● **Task instructions**
Return the records exactly as they stand, and keep the pictures out of the copy.

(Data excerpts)
►

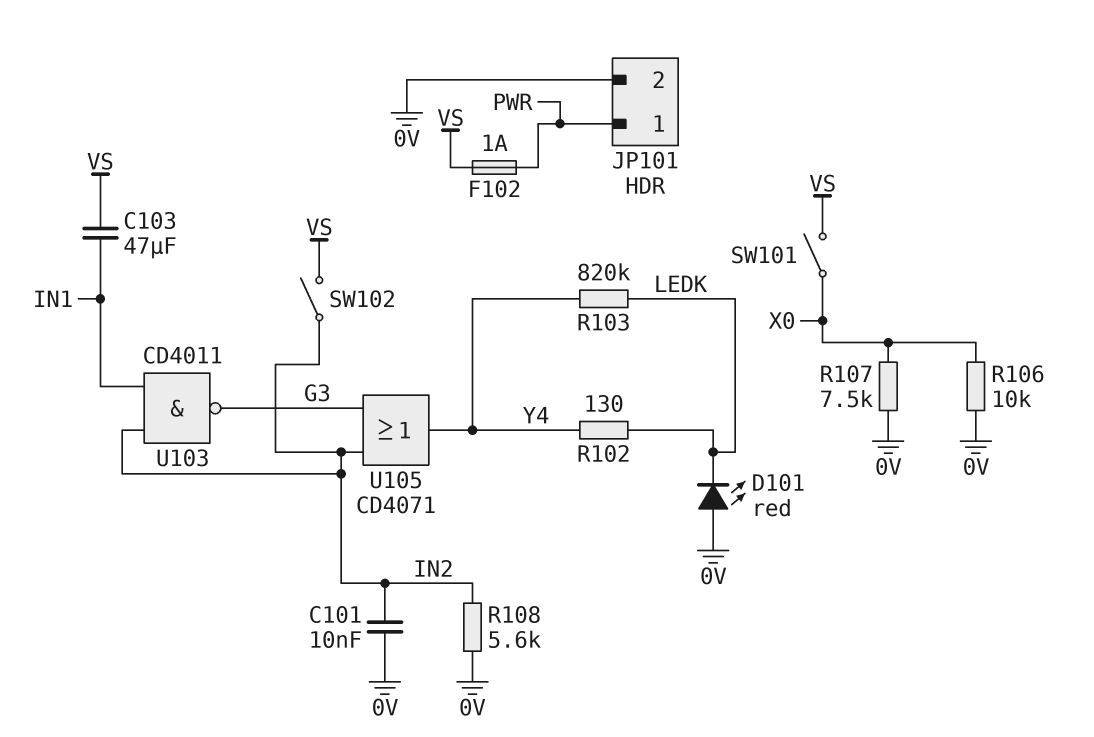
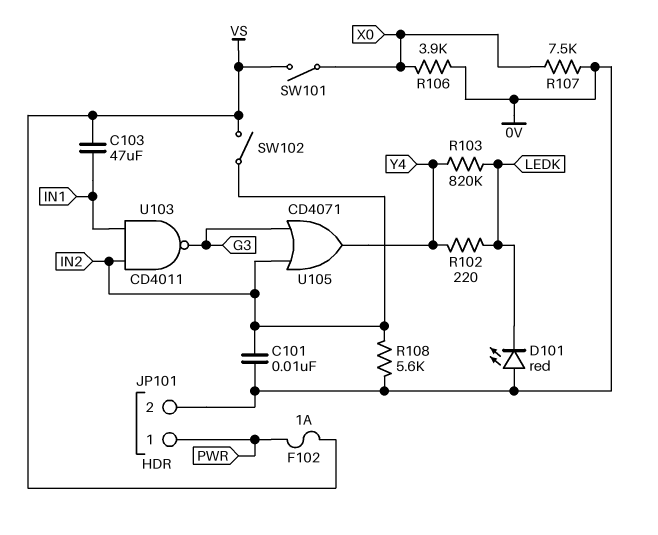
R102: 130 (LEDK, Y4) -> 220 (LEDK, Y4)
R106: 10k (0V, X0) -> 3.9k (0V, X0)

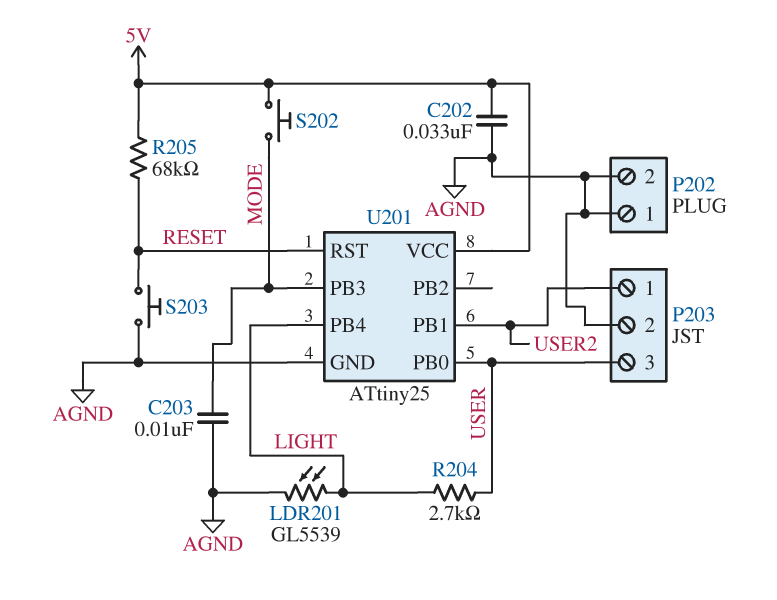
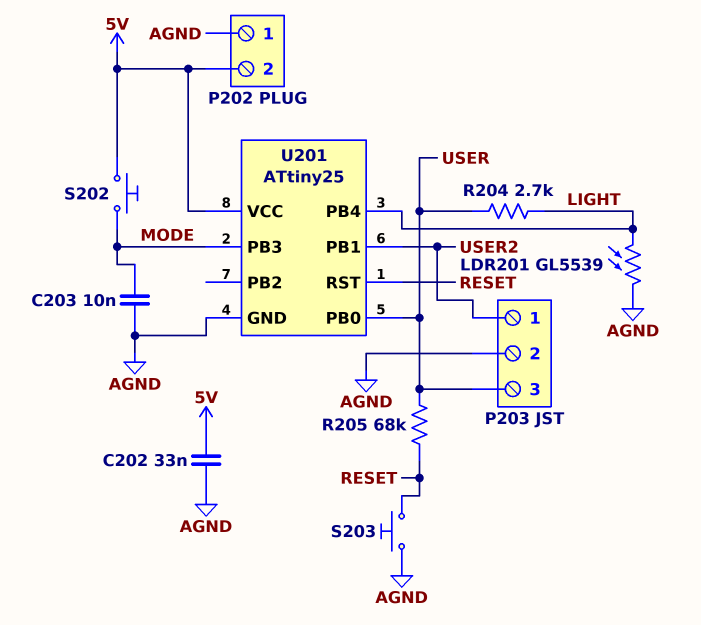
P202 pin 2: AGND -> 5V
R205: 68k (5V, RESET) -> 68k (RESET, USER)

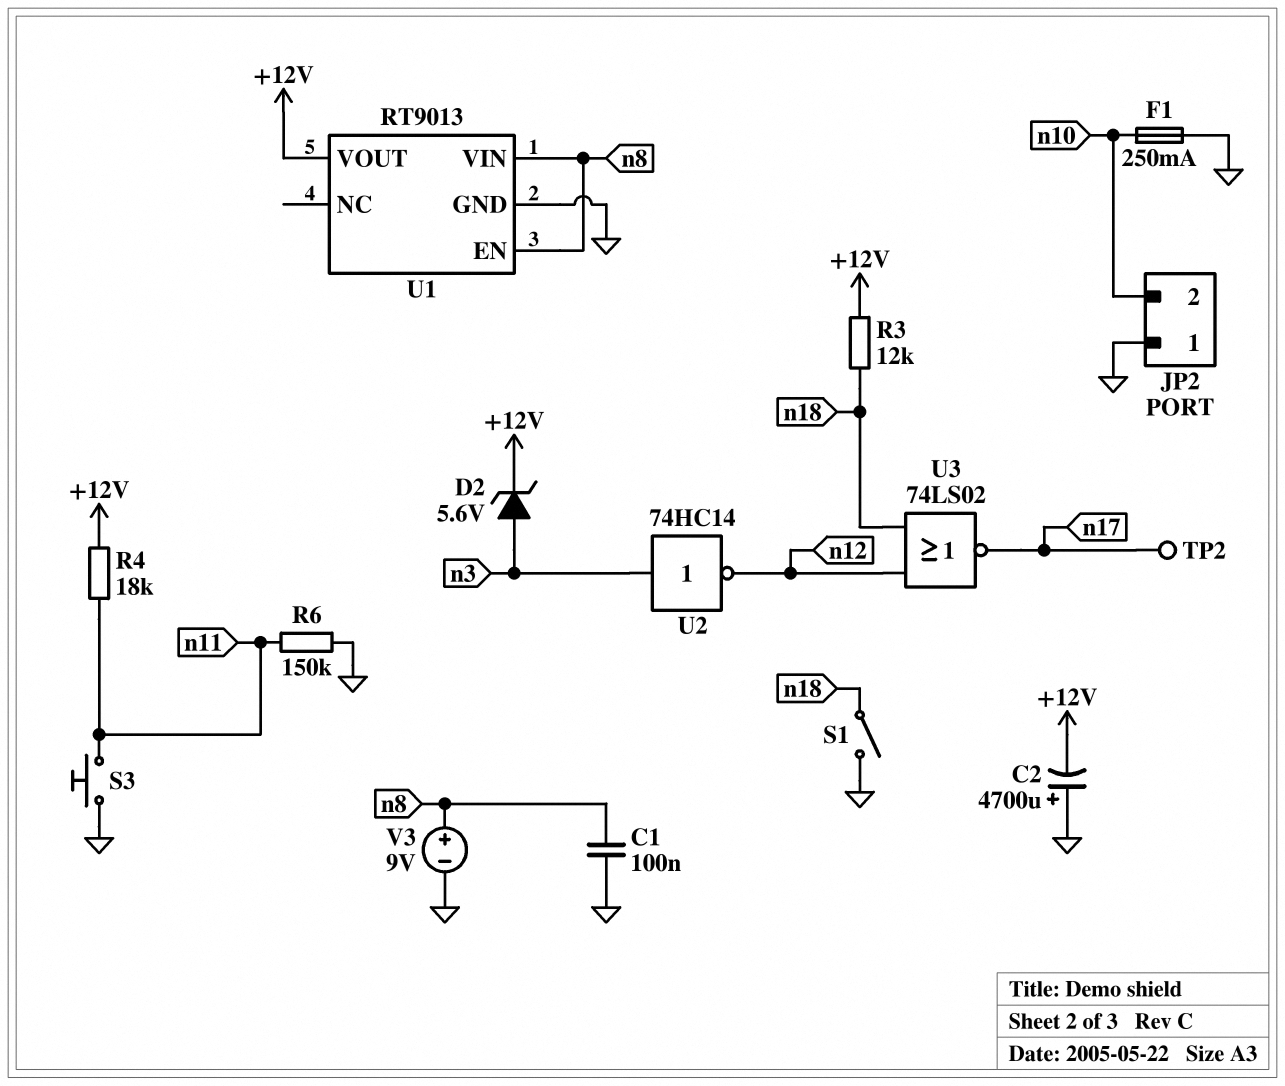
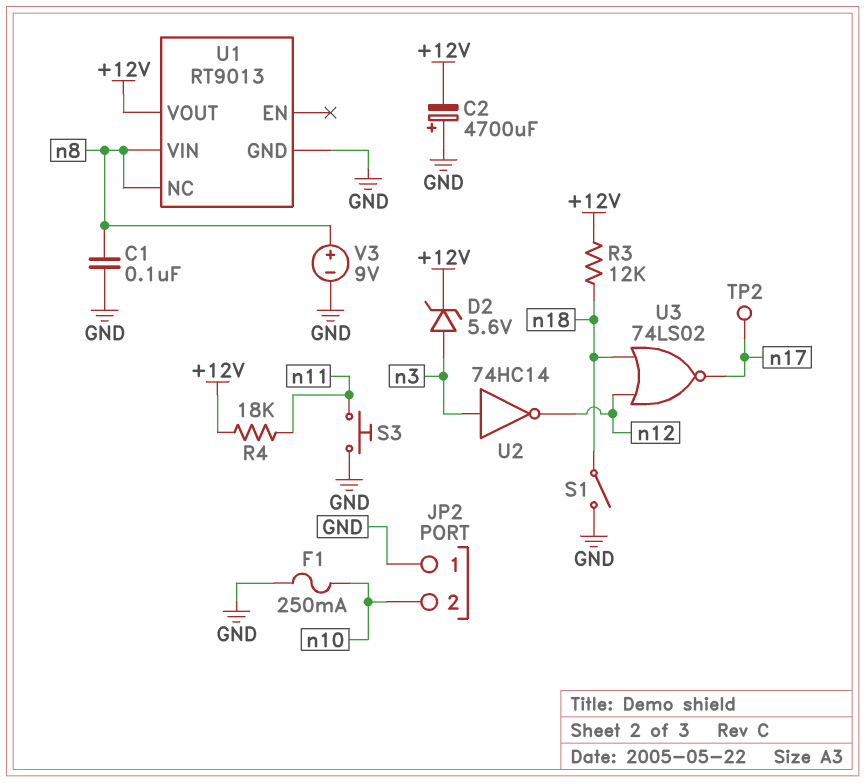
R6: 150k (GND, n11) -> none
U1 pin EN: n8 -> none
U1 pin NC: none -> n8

◄

● **Output of the task**
R102: 130 (LEDK, Y4) -> 220 (LEDK, Y4)
R106: 10k (0V, X0) -> 3.9k (0V, X0)

P202 pin 2: AGND -> 5V
R205: 68k (5V, RESET) -> 68k (RESET, USER)

R6: 150k (GND, n11) -> none
U1 pin EN: n8 -> none
U1 pin NC: none -> n8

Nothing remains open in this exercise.